→ **Task to carry out**
Identify each line below that contains the word "camera", and copy it out.

→ **Available data**
════════
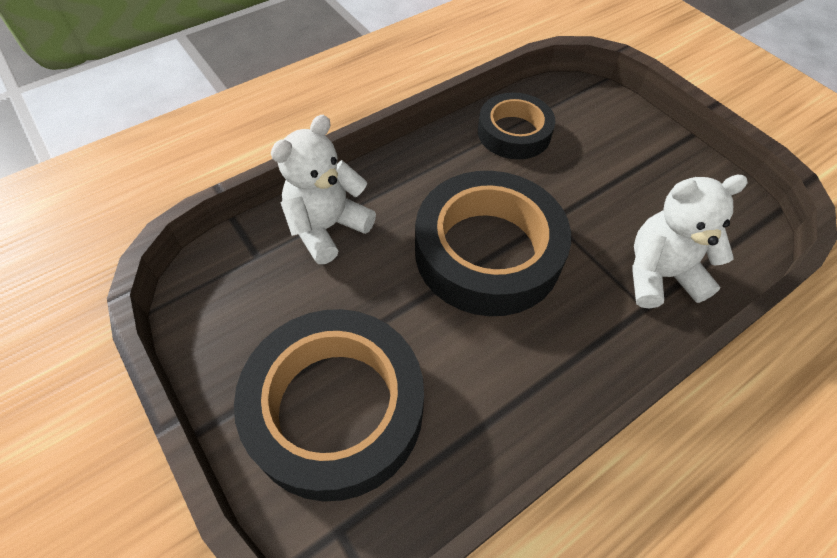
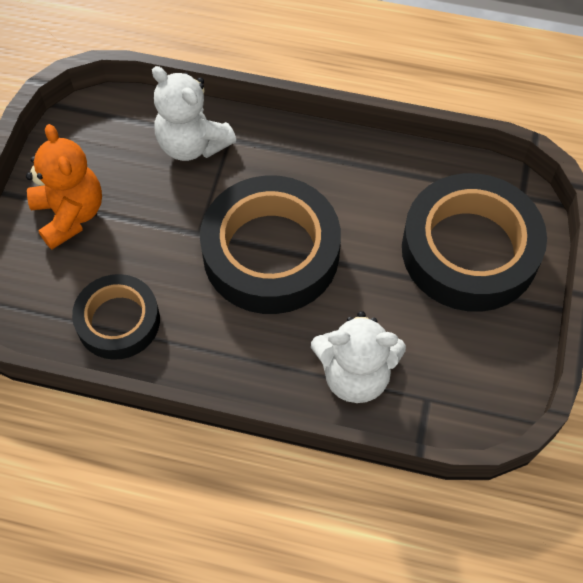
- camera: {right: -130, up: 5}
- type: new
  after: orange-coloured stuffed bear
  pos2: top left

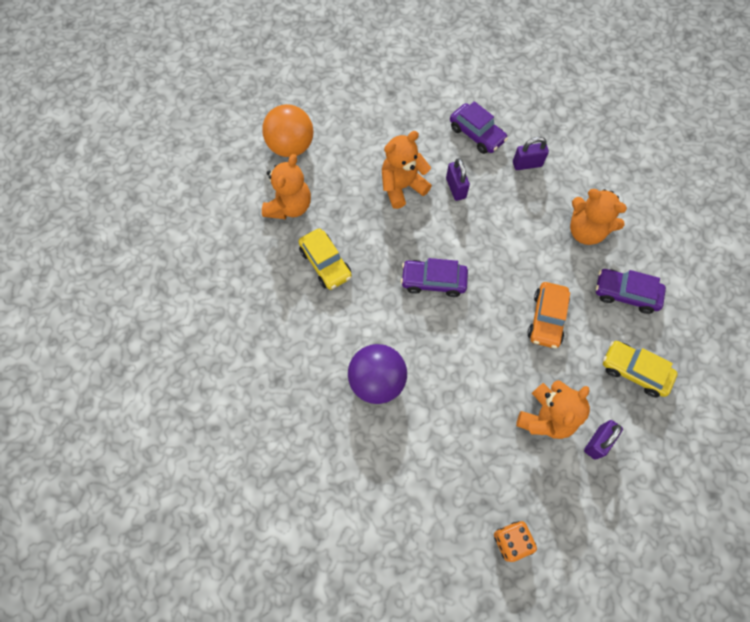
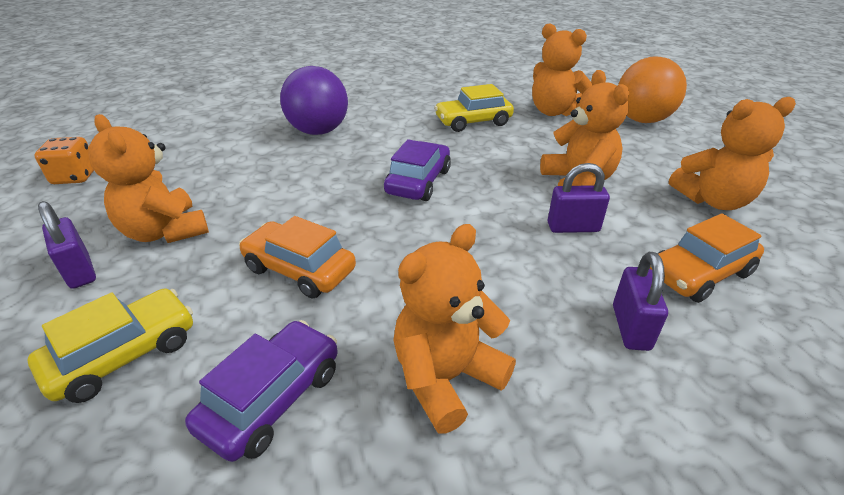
- camera: {right: 105, up: -30}
- type: repainted
  before: violet car (no. 2 from left)
  after: orange-coloured car (no. 2 from left)
  pos1: top centre
  pos2: middle right
- type: new
  after: orange-coloured stuffed bear (no. 5 from left)
  pos2: top right

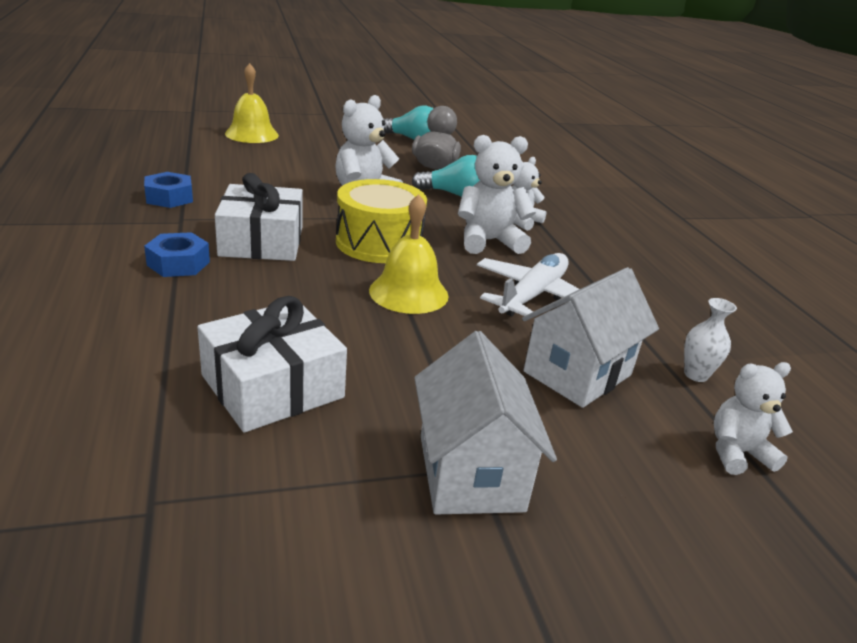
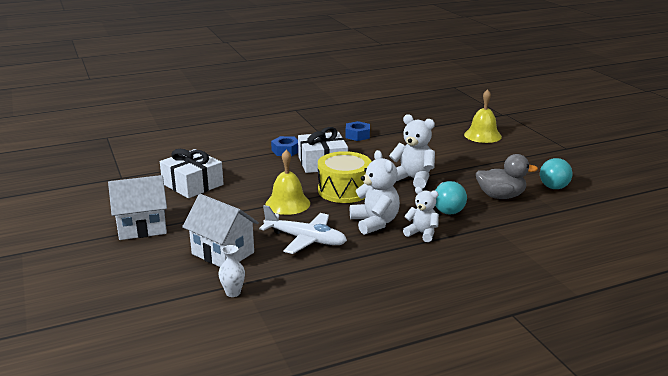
- camera: {right: 85, up: -5}
- type: gone
  before: snow-white stuffed bear (no. 4 from left)
  pos1: middle right

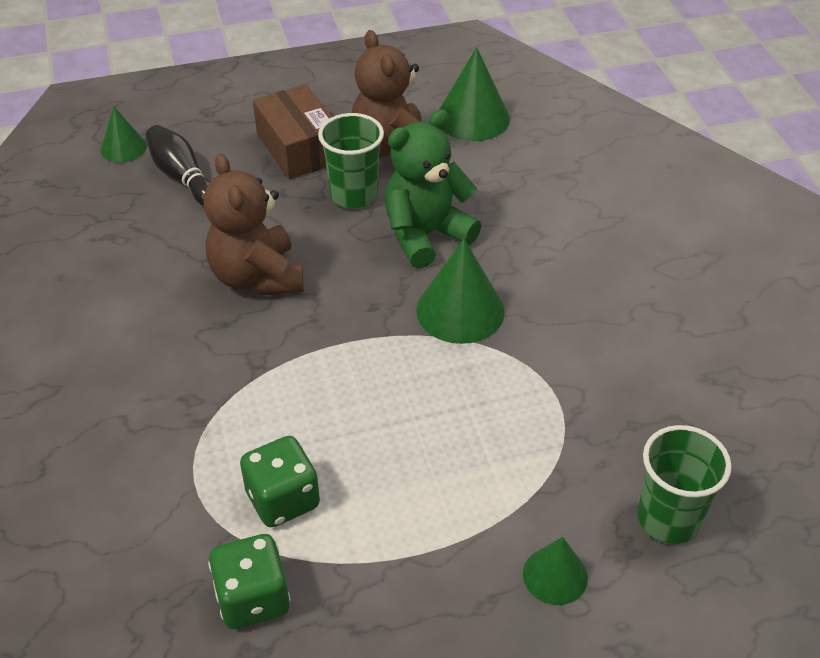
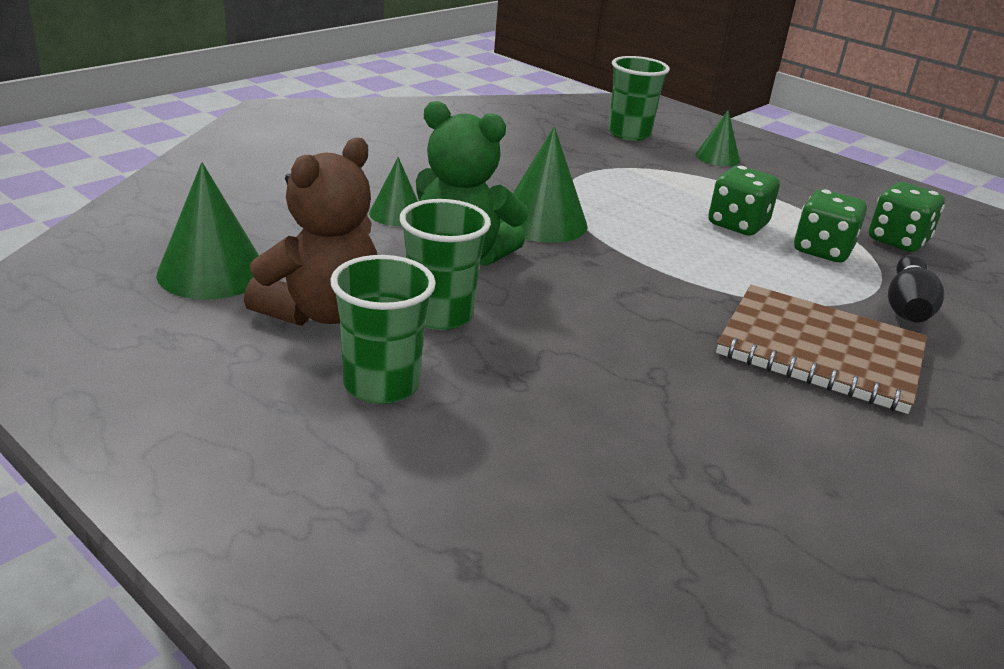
- camera: {right: -125, up: -15}
- type: swapped
  before: brown parcel
  after: emerald tumbler (no. 1 from left)
  pos1: top centre
  pos2: centre
- type: shifted
  before: emerald solid cone (no. 1 from left in the first image)
  after: emerald solid cone (no. 2 from left)
  pos1: top left
  pos2: top centre
- type: new
  after: emerald dice (no. 1 from left)
  pos2: top right
- type: new
  after: brown notepad
  pos2: middle right
- type: shifted
  before: ebony skittle
  pos1: top left
  pos2: middle right
- type: gone
  before: brown stuffed bear (no. 1 from left)
  pos1: middle left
════════
→ **Exercise answer**
- camera: {right: -130, up: 5}
- camera: {right: 105, up: -30}
- camera: {right: 85, up: -5}
- camera: {right: -125, up: -15}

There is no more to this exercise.